_DATA FOR THIS EXERCISE_
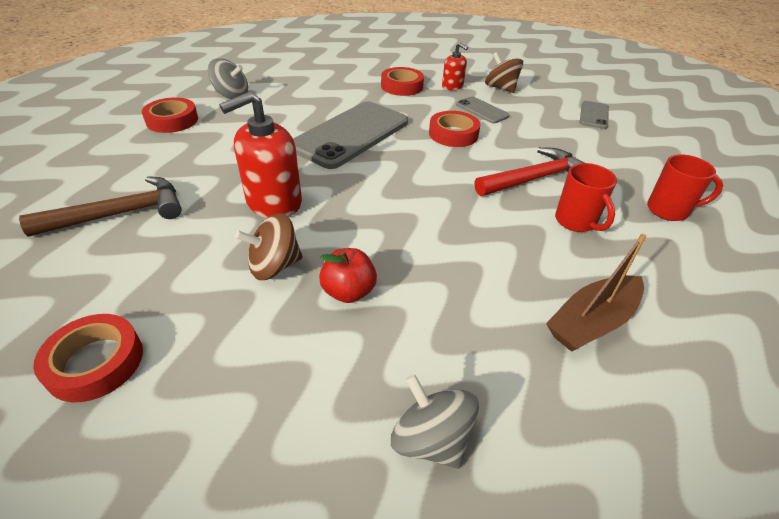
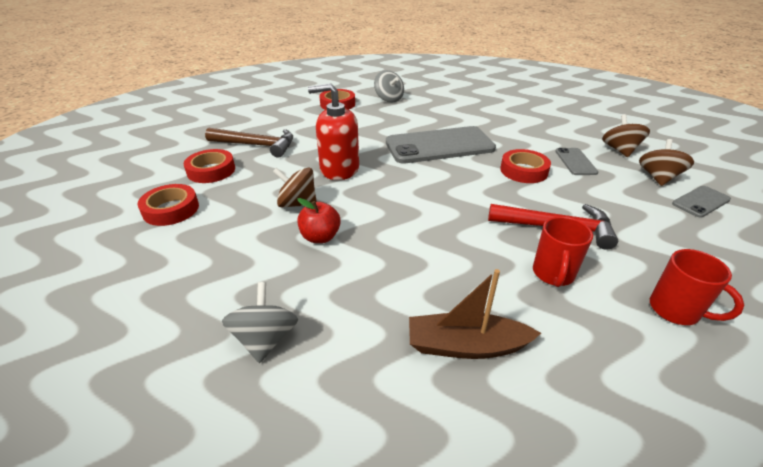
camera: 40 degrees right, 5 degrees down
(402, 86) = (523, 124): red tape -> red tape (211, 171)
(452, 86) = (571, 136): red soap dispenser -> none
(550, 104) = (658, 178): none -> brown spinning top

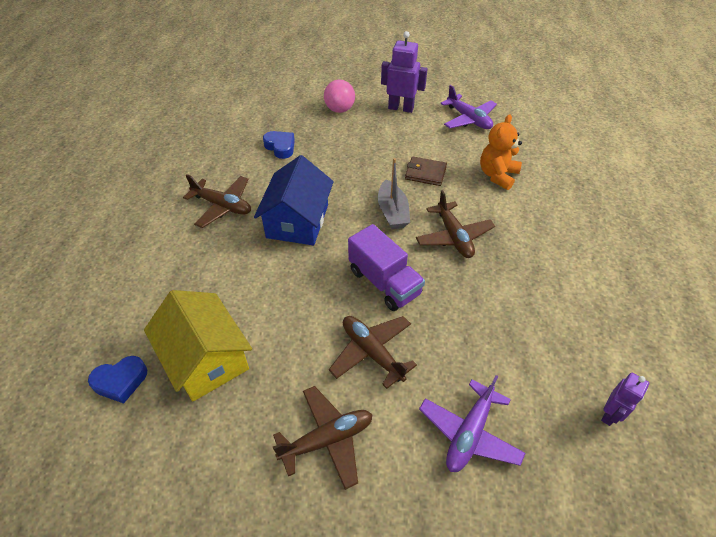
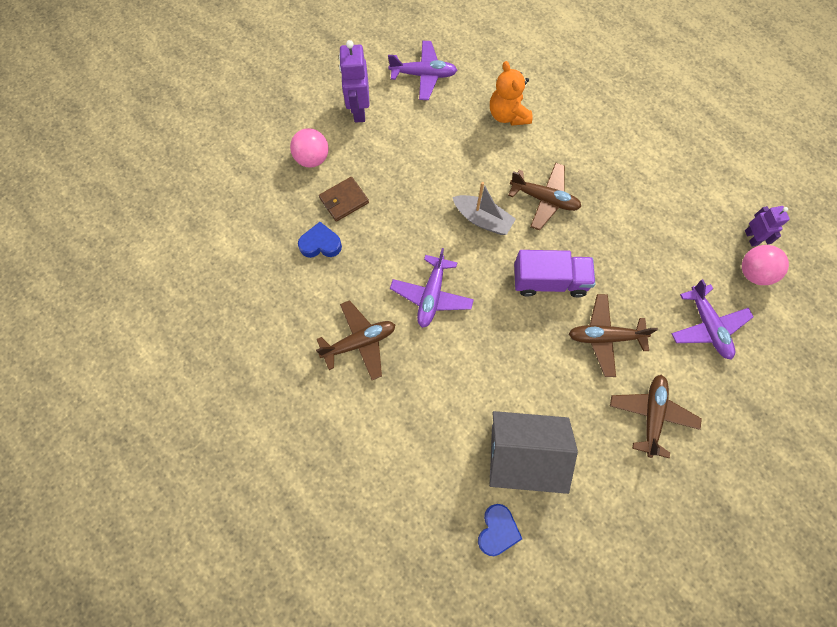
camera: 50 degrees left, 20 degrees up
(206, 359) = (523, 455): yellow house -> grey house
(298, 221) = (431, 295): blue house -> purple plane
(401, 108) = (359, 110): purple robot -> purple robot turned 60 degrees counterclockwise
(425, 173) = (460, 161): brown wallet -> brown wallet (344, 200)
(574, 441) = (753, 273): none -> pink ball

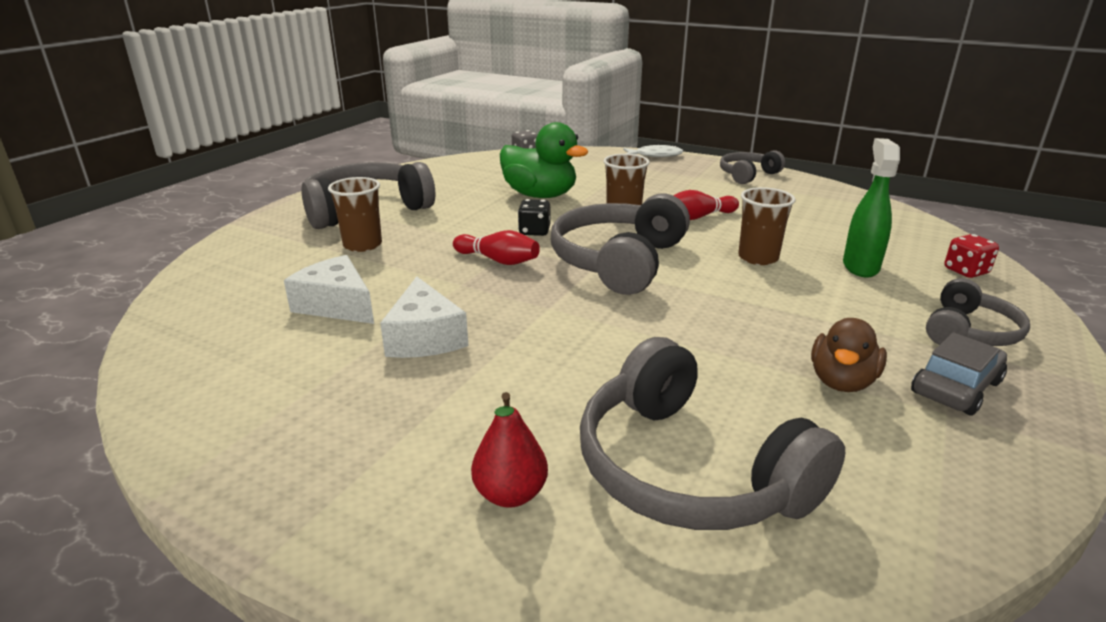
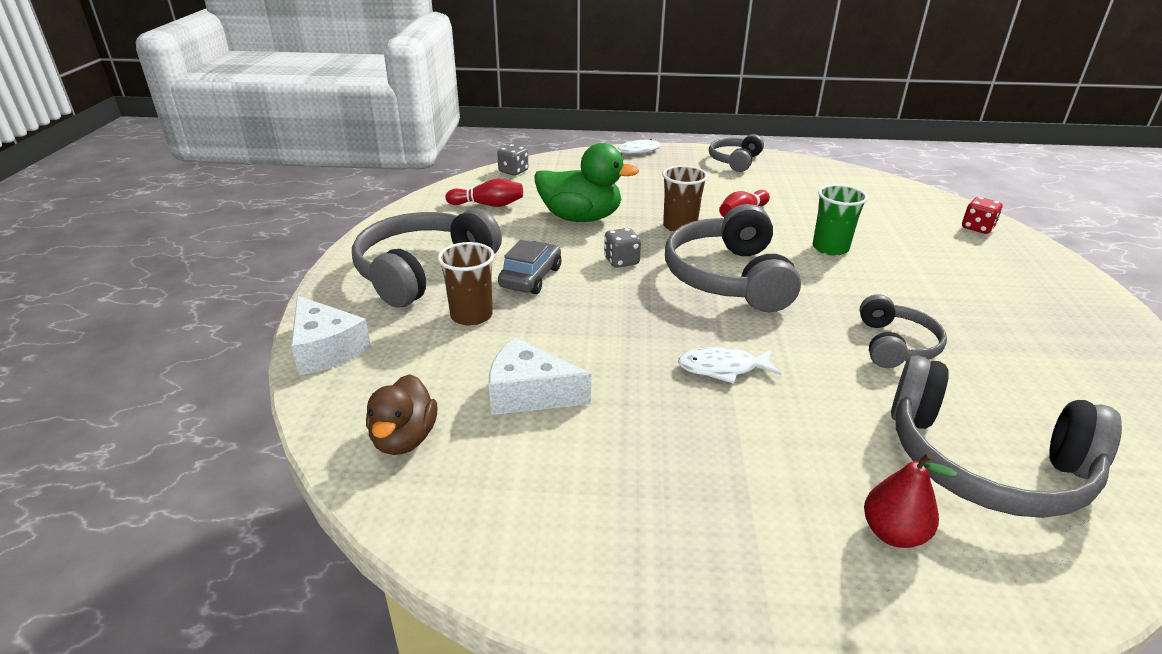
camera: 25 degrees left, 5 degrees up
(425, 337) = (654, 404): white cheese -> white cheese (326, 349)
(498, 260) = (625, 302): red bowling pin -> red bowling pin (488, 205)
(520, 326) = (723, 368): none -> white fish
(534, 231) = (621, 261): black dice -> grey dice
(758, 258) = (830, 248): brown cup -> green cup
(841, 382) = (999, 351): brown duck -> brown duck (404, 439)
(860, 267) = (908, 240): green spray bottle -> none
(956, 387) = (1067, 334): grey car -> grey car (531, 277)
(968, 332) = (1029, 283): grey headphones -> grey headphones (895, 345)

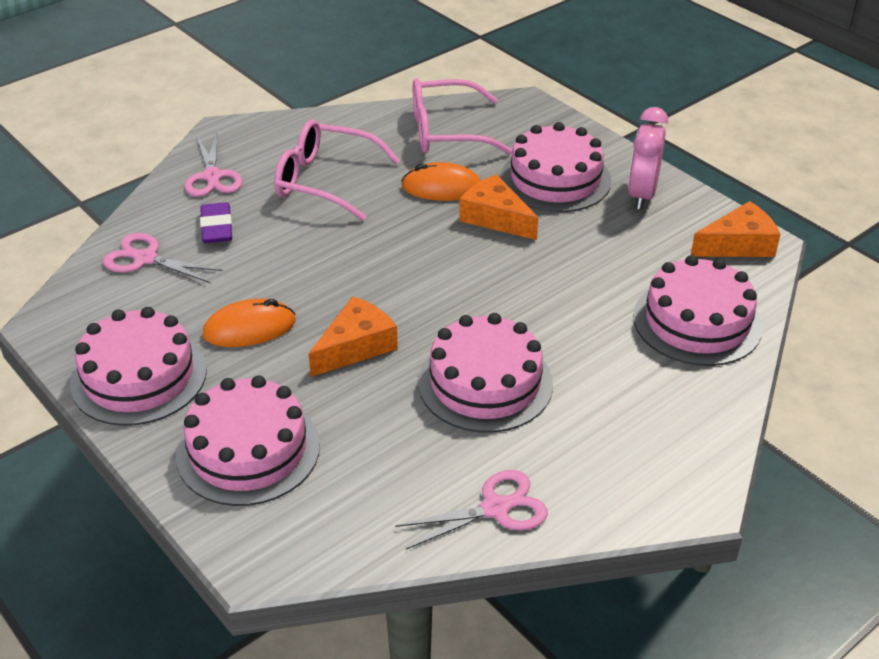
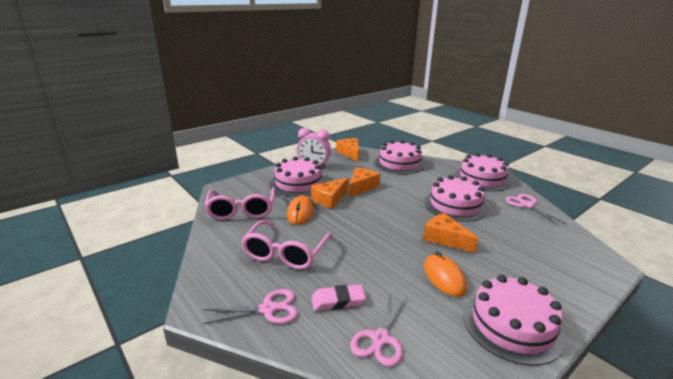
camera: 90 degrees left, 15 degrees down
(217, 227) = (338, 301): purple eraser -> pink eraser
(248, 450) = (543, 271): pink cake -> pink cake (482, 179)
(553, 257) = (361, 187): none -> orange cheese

...

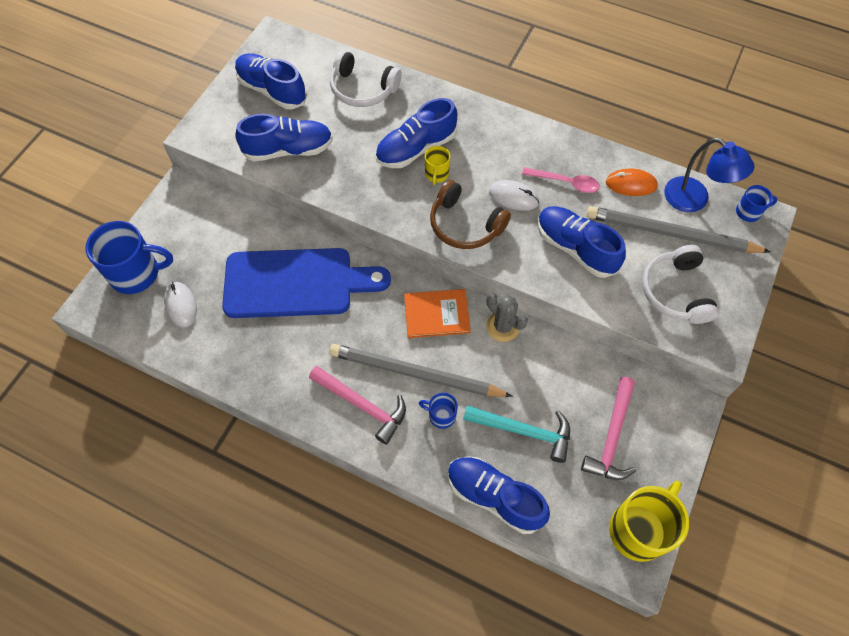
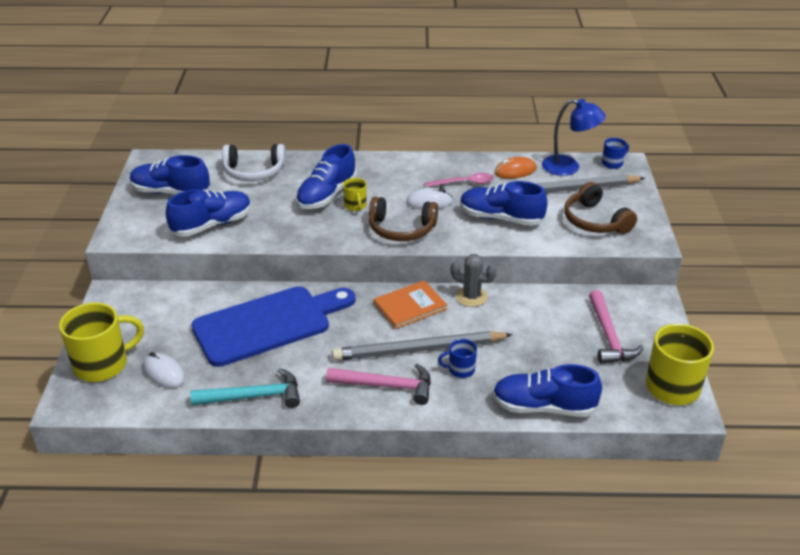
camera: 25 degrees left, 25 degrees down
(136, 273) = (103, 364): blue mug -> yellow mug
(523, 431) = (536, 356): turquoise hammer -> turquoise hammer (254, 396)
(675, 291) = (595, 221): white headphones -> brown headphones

...

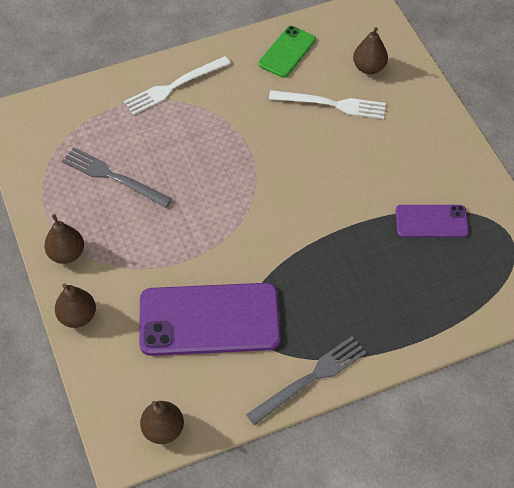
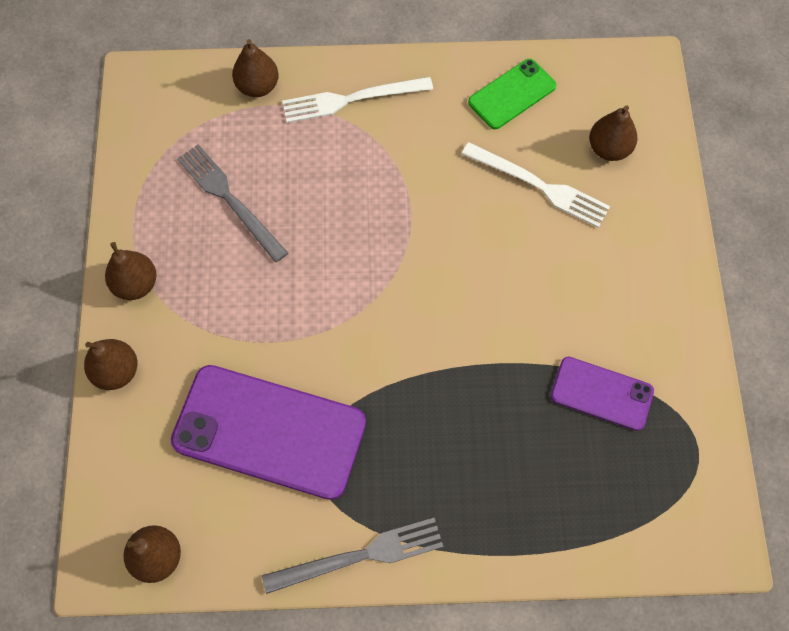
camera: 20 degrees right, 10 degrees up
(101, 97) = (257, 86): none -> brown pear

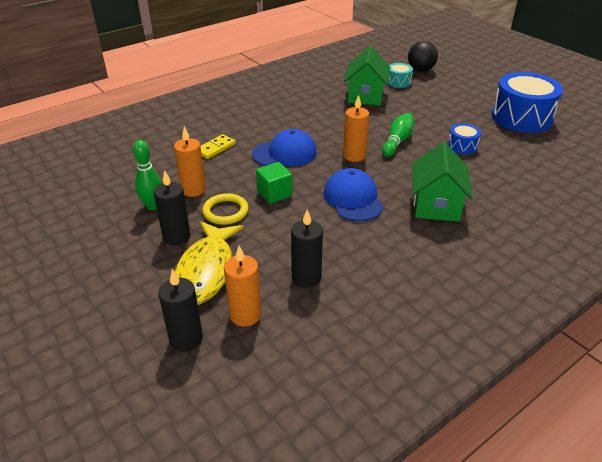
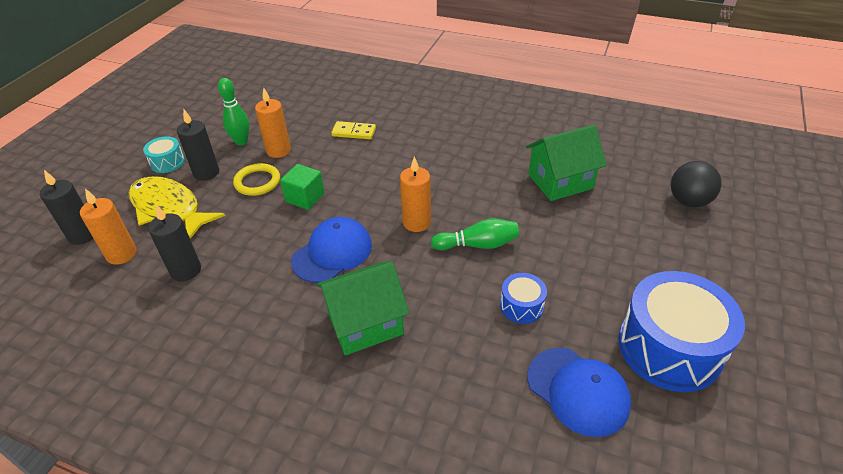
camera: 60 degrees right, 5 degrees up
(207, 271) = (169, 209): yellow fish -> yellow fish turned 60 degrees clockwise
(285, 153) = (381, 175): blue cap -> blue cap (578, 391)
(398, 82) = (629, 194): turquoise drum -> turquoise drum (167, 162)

_WHAT YOU WILL DO_
What's needed is an exact copy of the records above from the line containing "(425, 173) = (460, 161): brown" down to the line containing "(841, 382) = (999, 351): brown", both included, without any pictures.

_WORKED SOLUTION_
(425, 173) = (460, 161): brown wallet -> brown wallet (344, 200)
(574, 441) = (753, 273): none -> pink ball

camera: 25 degrees left, 5 degrees up
(425, 337) = (654, 404): white cheese -> white cheese (326, 349)
(498, 260) = (625, 302): red bowling pin -> red bowling pin (488, 205)
(520, 326) = (723, 368): none -> white fish
(534, 231) = (621, 261): black dice -> grey dice
(758, 258) = (830, 248): brown cup -> green cup
(841, 382) = (999, 351): brown duck -> brown duck (404, 439)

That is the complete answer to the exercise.